**DIRECTIVE**
Below is some data. Retype exactly the lines starting at the one with "white glasses [755,313,853,398]" and ending at the one with "grey watering can [325,588,431,671]".

**DATA TO EXAMINE**
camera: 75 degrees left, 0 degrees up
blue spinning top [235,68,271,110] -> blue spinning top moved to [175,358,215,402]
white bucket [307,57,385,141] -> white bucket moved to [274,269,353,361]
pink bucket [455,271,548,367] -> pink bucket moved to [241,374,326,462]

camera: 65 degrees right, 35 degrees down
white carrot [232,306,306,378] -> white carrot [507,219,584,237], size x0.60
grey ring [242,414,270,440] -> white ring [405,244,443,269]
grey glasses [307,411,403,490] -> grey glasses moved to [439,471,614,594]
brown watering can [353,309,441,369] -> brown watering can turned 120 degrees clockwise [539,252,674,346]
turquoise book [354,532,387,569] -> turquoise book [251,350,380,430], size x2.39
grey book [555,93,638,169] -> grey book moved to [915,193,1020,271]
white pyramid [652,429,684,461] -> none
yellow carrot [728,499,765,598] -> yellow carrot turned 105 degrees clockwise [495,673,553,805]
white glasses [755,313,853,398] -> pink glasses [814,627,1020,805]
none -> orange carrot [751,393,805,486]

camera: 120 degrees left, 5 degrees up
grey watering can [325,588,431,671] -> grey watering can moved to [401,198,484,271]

---

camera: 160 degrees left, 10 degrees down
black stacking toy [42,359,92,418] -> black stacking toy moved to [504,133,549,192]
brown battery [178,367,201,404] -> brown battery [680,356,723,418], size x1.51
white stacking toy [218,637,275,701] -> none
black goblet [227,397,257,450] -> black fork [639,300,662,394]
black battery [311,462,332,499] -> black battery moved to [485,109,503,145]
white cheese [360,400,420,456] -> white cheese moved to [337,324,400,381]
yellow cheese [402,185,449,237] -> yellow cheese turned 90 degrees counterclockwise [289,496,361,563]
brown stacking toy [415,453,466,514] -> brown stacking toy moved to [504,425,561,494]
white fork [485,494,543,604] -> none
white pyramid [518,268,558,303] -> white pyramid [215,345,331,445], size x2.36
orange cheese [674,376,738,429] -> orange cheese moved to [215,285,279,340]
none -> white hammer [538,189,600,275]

--

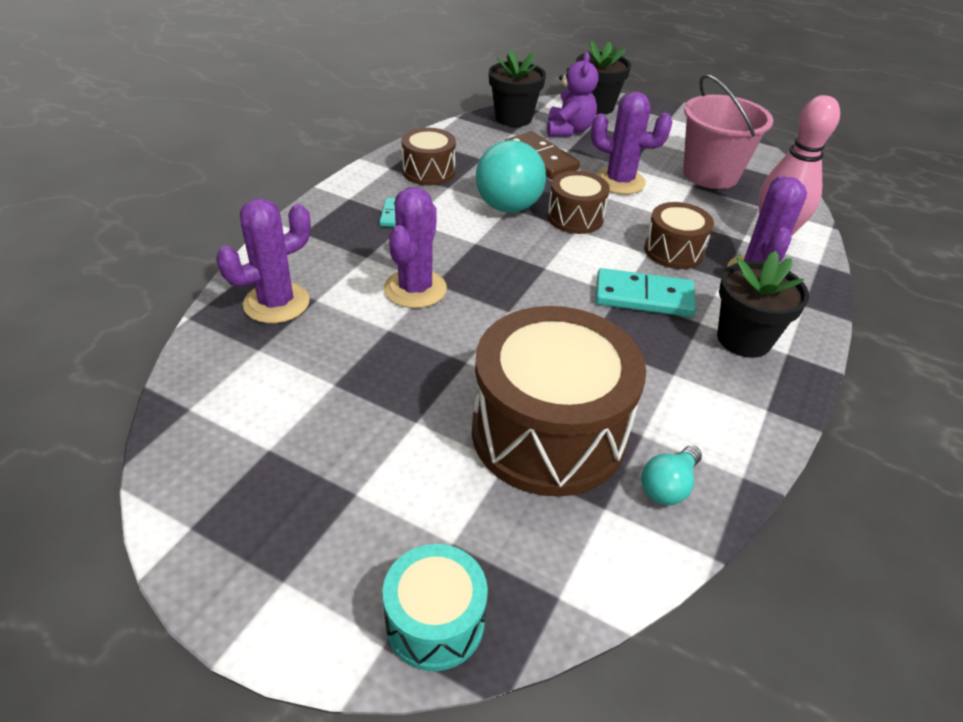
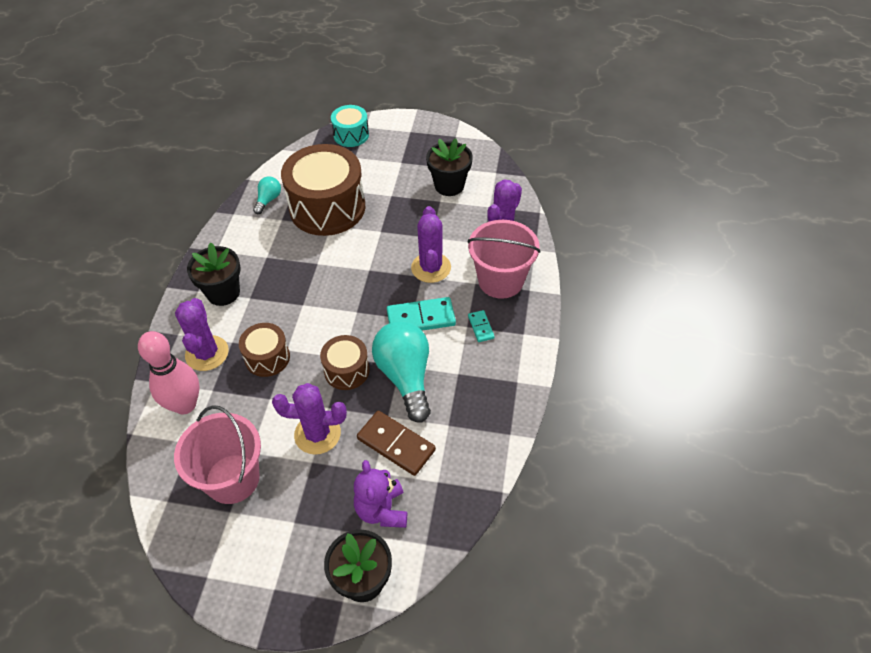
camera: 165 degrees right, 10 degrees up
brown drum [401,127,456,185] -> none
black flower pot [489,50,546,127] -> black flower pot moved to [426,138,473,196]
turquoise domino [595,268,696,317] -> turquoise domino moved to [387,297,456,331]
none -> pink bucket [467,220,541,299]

**RESPONSE BELOW**
white glasses [755,313,853,398] -> pink glasses [814,627,1020,805]
none -> orange carrot [751,393,805,486]

camera: 120 degrees left, 5 degrees up
grey watering can [325,588,431,671] -> grey watering can moved to [401,198,484,271]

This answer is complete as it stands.